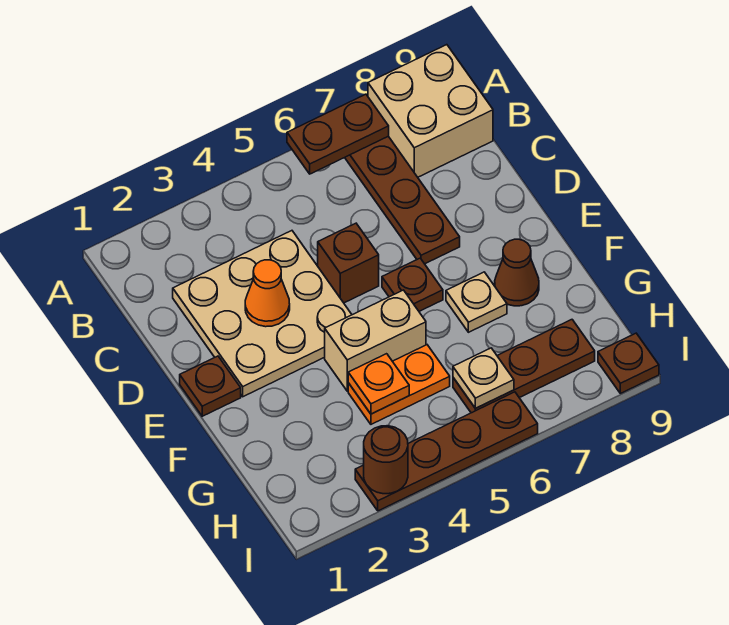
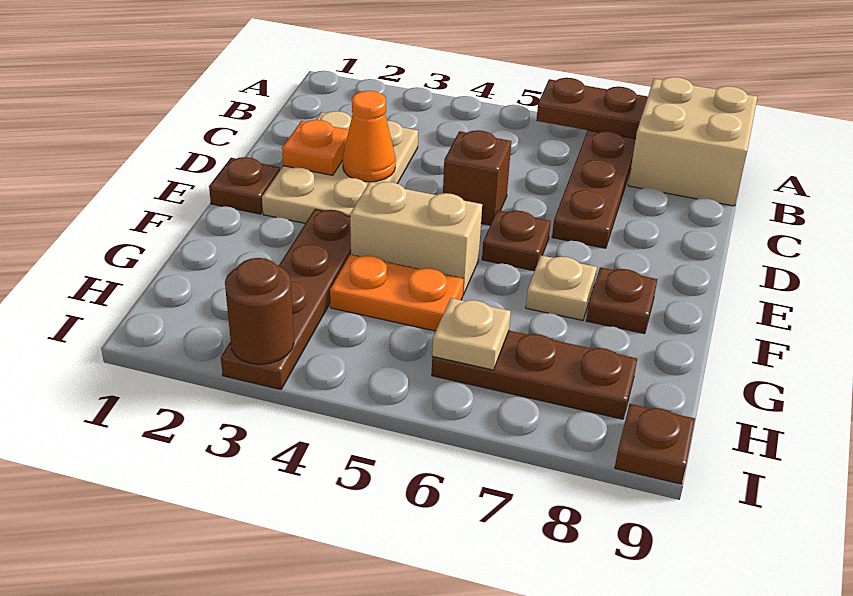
tan plate C2:E4 level 1 -> tan plate C2:E3 level 1
brown cone F8 level 1 -> brown plate F8 level 1
orange plate G4 level 2 -> orange plate D2 level 2
brown plate I3:I6 level 1 -> brown plate F3:I3 level 1

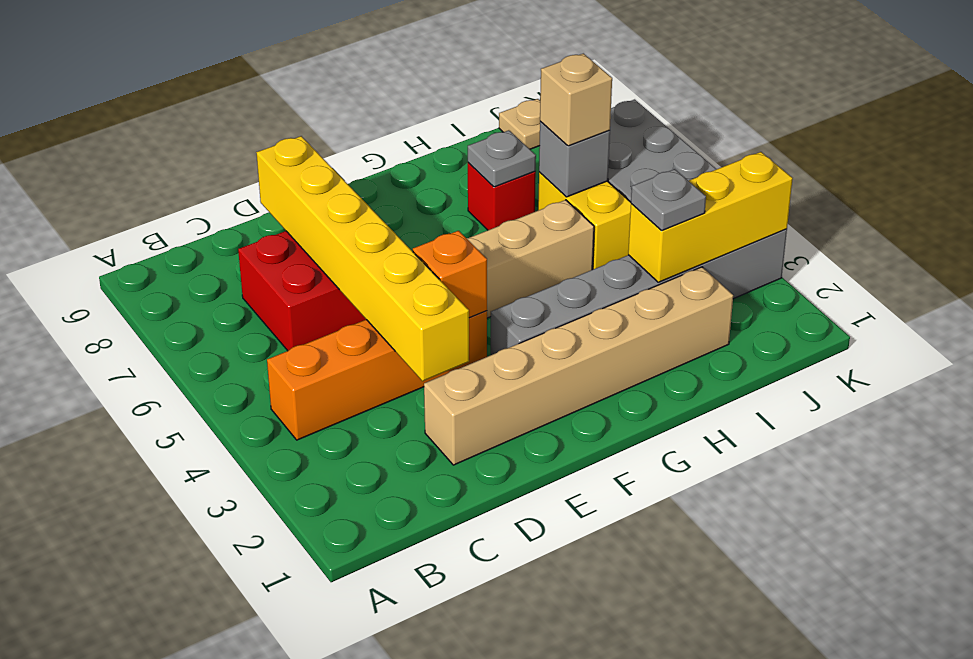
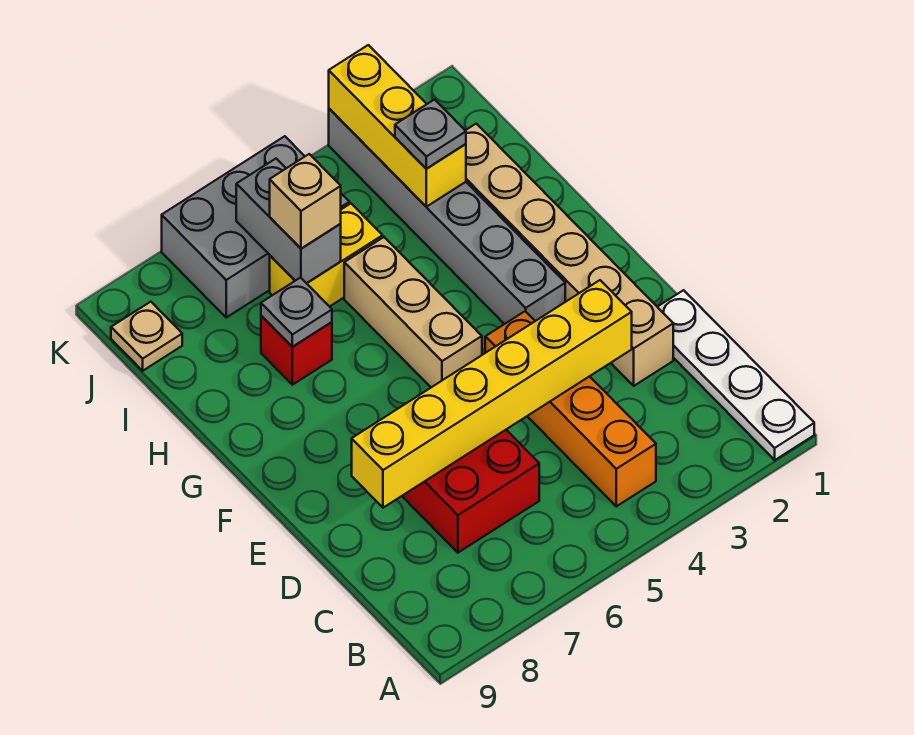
none -> white plate A1:D1 level 1
orange brick E4 level 2 -> none
grey brick I6 level 2 -> grey brick I6:J6 level 2

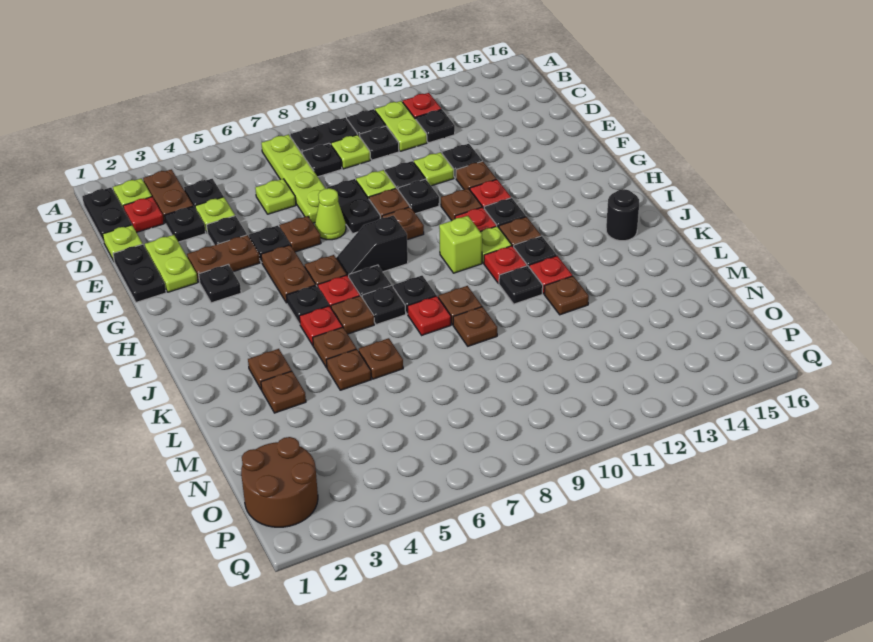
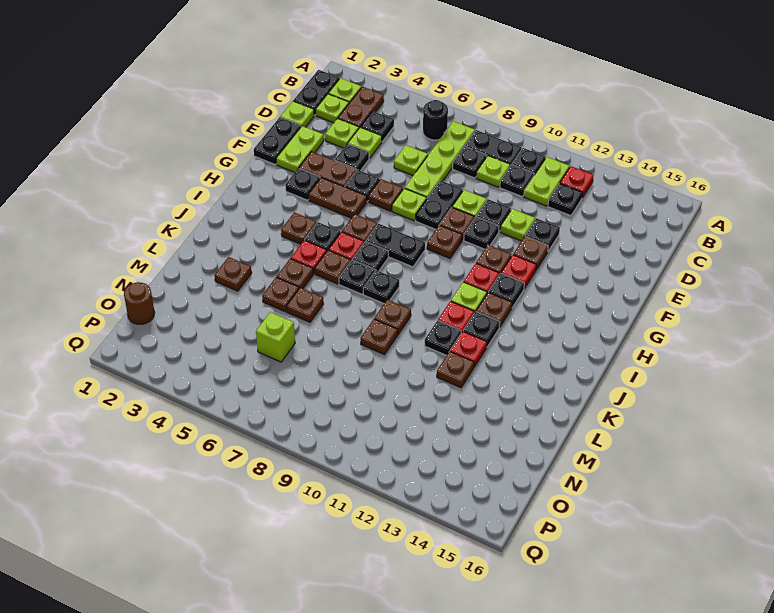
red plate C2 level 1 -> lime plate C2 level 1
black plate D3 level 1 -> lime plate D3 level 1
lime cone F7 level 1 -> lime plate F7 level 1
brown plate G5:H5 level 1 -> brown plate G4:G5 level 1
black slope H7:H8 level 1 top 8 -> black plate H7:H8 level 1
lime brick I10 level 1 -> lime brick N6 level 1
black round brick J15 level 1 -> black round brick B6 level 1
brown plate K3 level 1 -> brown plate I4 level 1
red plate K8 level 1 -> none
brown round brick O1:P2 level 1 -> brown round brick O1 level 1

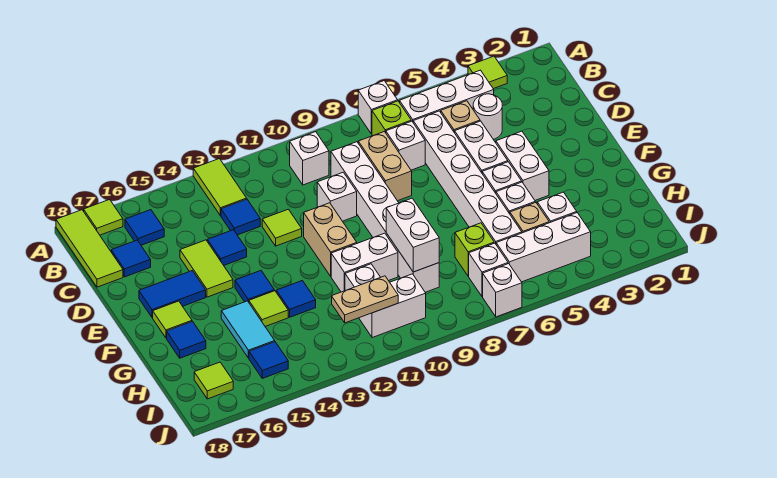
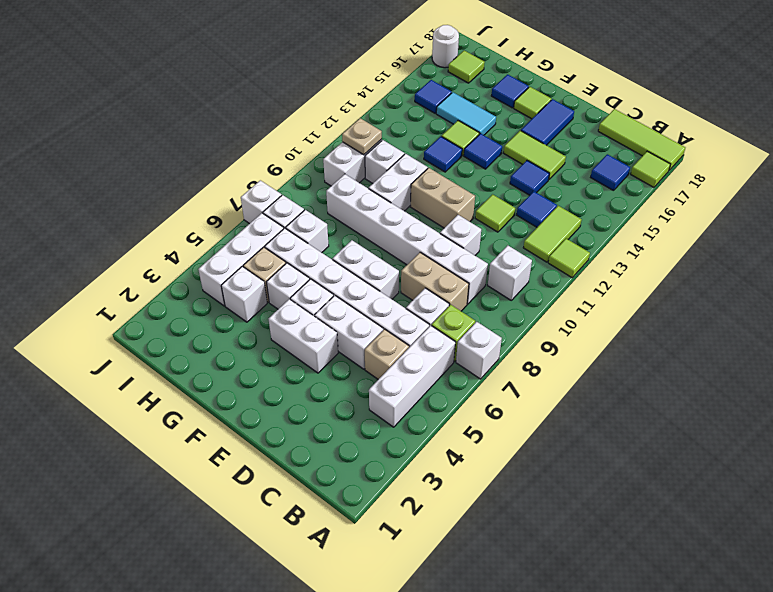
lime tile A3 level 1 -> lime tile A12 level 1
lime tile A13:B13 level 1 -> lime tile B12:B13 level 1
white round brick C4 level 1 -> white round brick J17 level 1
blue tile C17 level 1 -> none
white brick G9:H9 level 2 -> white brick E7:F7 level 1
lime brick H7 level 1 -> white brick H7 level 1
tan plate I11:I12 level 2 -> tan plate I11 level 2

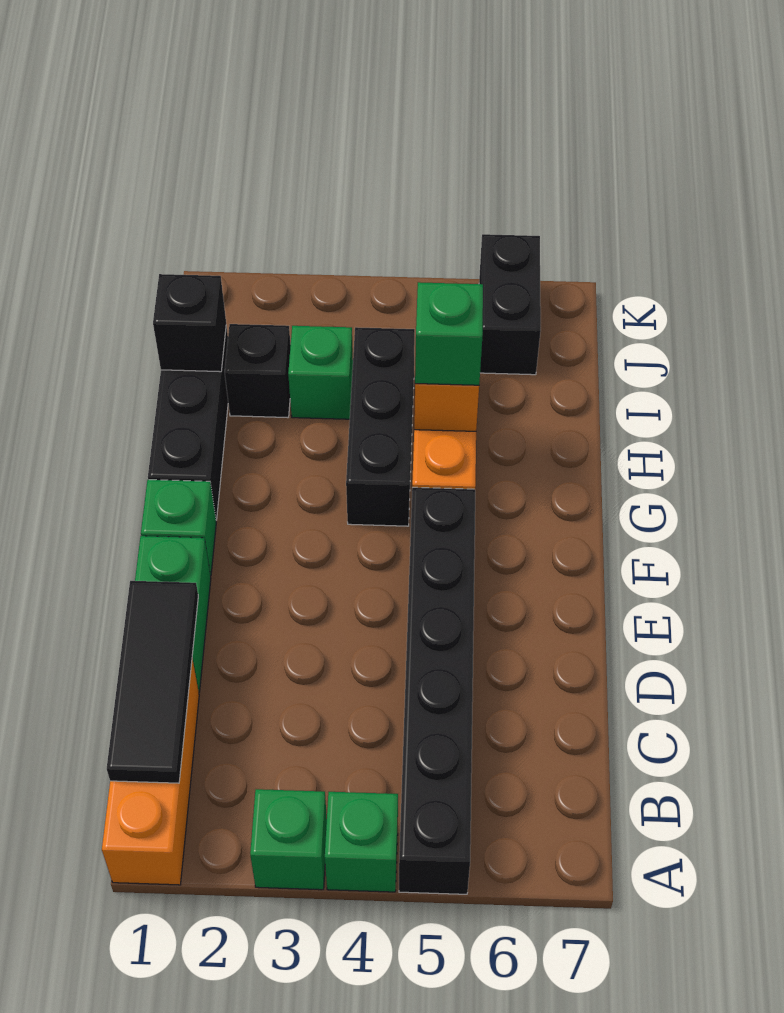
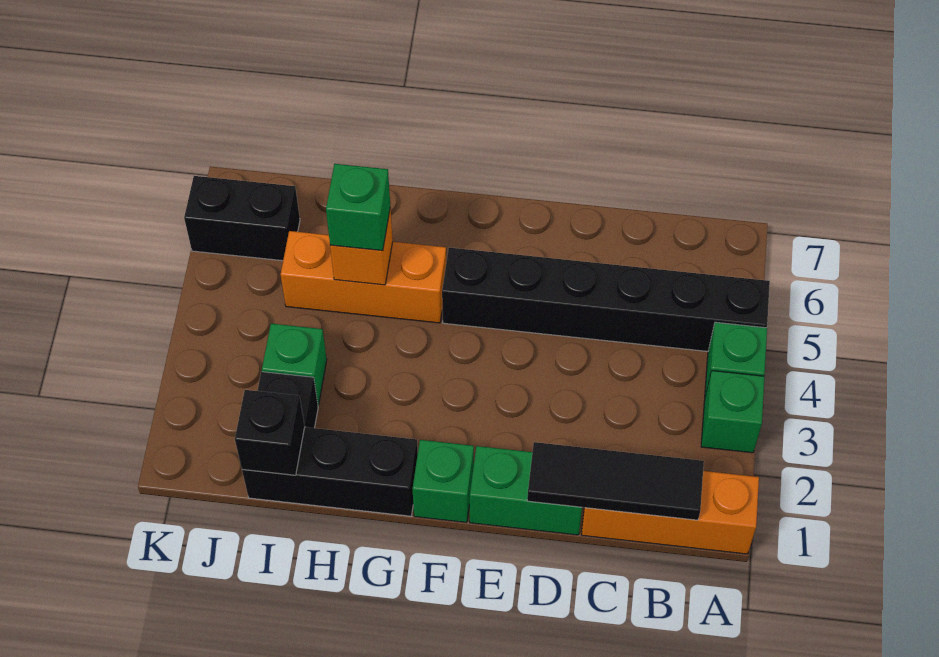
black brick G4:I4 level 1 -> none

____________

What to work on: Write out the lines that run from the line containing "black round brick J15" to the end of the entries, inclusive, exactly as written. Skip every picture.

Exercise answer:
black round brick J15 level 1 -> black round brick B6 level 1
brown plate K3 level 1 -> brown plate I4 level 1
red plate K8 level 1 -> none
brown round brick O1:P2 level 1 -> brown round brick O1 level 1

lime tile A3 level 1 -> lime tile A12 level 1
lime tile A13:B13 level 1 -> lime tile B12:B13 level 1
white round brick C4 level 1 -> white round brick J17 level 1
blue tile C17 level 1 -> none
white brick G9:H9 level 2 -> white brick E7:F7 level 1
lime brick H7 level 1 -> white brick H7 level 1
tan plate I11:I12 level 2 -> tan plate I11 level 2

black brick G4:I4 level 1 -> none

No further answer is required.